***** PROVIDED ENTRIES

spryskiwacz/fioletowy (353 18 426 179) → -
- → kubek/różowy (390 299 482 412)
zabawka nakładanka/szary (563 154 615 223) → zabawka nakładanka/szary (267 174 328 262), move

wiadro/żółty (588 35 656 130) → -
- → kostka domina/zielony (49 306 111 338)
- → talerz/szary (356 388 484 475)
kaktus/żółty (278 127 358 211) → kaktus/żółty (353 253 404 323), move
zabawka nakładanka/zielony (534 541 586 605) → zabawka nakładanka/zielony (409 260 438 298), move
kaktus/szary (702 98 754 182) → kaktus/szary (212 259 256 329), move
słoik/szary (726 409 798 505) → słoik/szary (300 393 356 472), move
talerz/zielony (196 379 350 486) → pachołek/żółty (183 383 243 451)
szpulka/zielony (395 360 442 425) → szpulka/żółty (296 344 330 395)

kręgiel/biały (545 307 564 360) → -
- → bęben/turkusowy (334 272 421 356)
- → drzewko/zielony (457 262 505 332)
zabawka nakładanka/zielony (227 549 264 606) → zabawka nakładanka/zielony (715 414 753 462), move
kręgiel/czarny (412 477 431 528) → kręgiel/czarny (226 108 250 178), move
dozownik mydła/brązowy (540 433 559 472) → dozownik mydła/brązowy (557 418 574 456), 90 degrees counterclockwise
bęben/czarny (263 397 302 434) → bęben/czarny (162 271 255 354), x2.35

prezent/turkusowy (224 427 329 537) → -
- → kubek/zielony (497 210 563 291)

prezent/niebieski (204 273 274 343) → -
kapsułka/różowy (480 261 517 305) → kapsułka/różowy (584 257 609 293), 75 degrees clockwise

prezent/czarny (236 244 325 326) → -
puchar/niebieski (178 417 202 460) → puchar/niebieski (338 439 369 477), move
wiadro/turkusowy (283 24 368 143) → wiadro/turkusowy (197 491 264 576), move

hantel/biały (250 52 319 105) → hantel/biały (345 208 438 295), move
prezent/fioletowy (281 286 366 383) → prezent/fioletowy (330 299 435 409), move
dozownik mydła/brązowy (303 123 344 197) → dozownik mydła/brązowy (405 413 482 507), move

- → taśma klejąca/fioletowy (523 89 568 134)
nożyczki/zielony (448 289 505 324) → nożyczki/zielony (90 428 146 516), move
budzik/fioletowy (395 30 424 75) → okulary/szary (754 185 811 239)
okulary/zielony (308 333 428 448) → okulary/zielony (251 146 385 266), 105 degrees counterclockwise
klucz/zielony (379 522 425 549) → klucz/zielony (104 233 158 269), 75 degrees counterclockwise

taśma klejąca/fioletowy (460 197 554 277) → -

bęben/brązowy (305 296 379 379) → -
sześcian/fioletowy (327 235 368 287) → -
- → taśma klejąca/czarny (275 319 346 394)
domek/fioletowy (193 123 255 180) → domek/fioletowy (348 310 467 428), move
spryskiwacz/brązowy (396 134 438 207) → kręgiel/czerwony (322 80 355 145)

**********

- **WHAT TO PRODUCE**: Copy every line in the records above that contains the word "bęben".

- **SOLUTION TO THIS EXERCISE**:
- → bęben/turkusowy (334 272 421 356)
bęben/czarny (263 397 302 434) → bęben/czarny (162 271 255 354), x2.35
bęben/brązowy (305 296 379 379) → -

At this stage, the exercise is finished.